### Action item:
Any picture in the data below should be skipped, while every line is repeated exactly.

### Data extract:

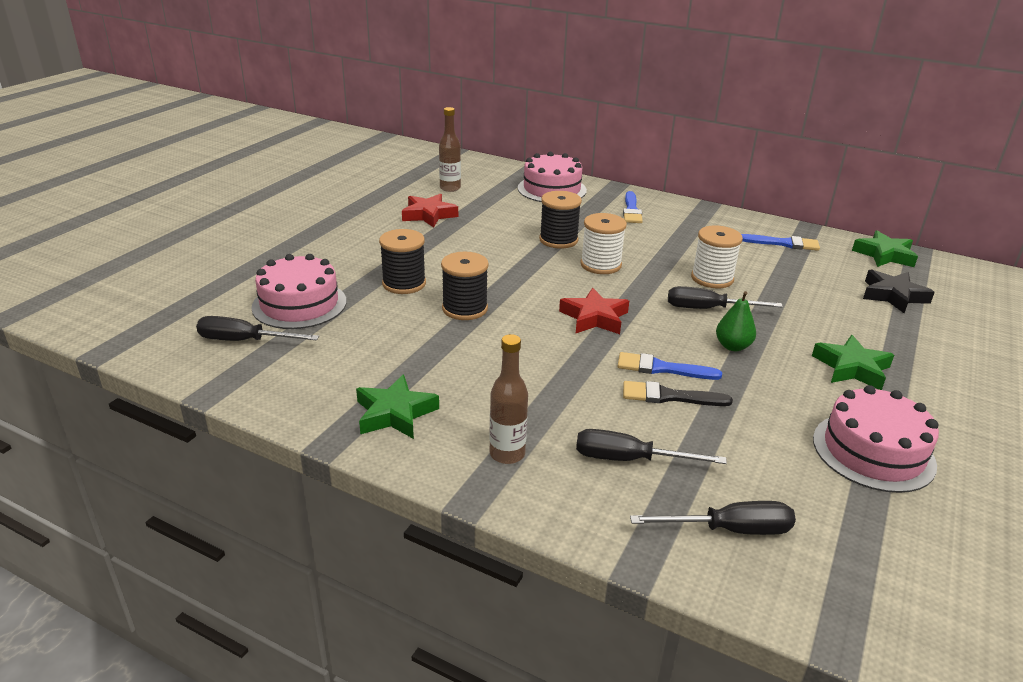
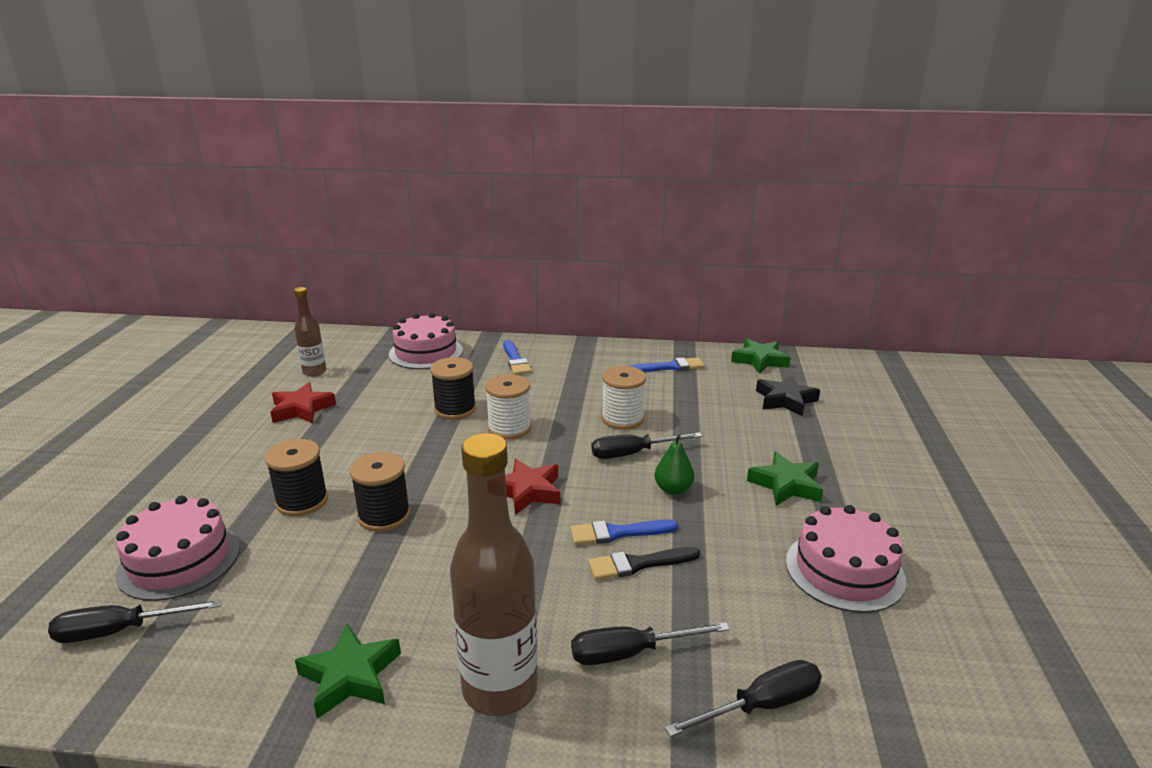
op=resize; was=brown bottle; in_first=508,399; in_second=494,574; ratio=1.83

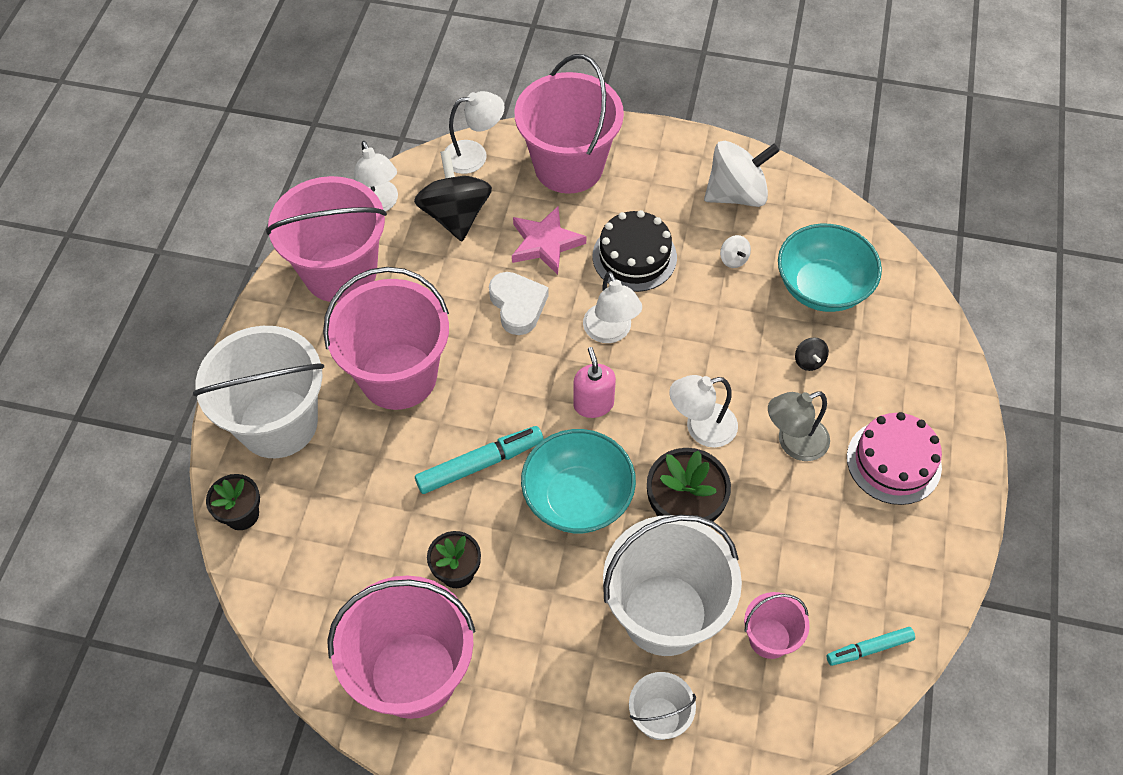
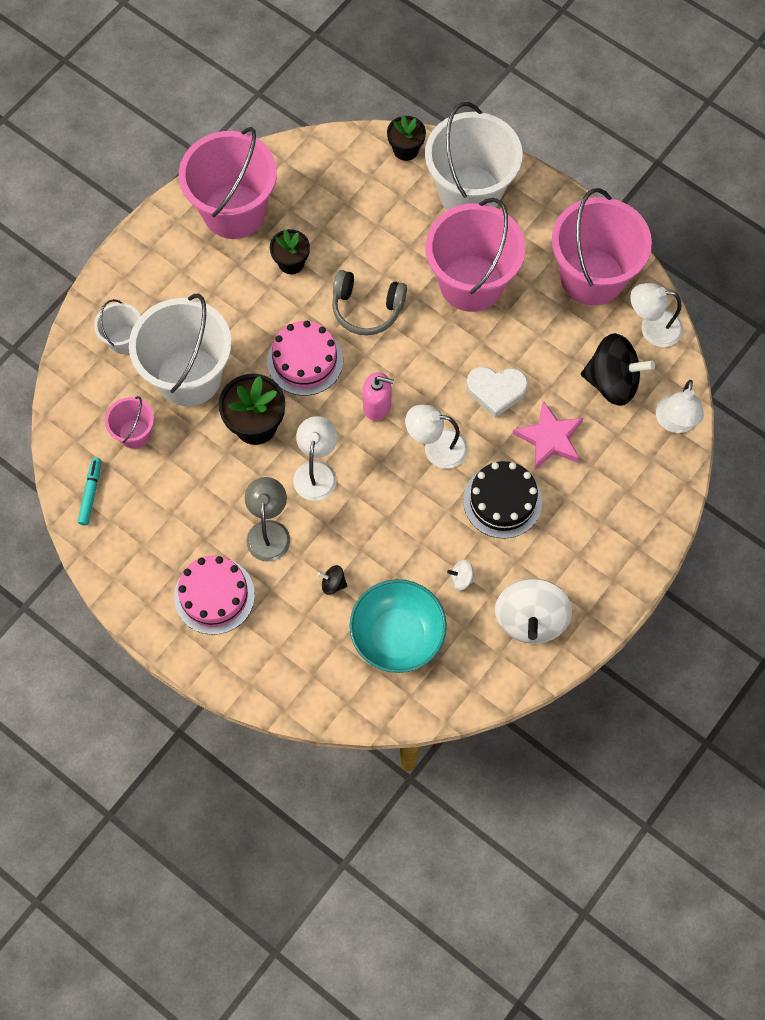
op=delete; was=pink bucket; in_first=569,124
op=replace; was=turquoise marker; now=grey headphones; in_first=479,460; in_second=369,302
op=replace; was=turquoise bowl; now=pink cake; in_first=578,481; in_second=305,358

### Result of the exercise:
op=resize; was=brown bottle; in_first=508,399; in_second=494,574; ratio=1.83

op=delete; was=pink bucket; in_first=569,124
op=replace; was=turquoise marker; now=grey headphones; in_first=479,460; in_second=369,302
op=replace; was=turquoise bowl; now=pink cake; in_first=578,481; in_second=305,358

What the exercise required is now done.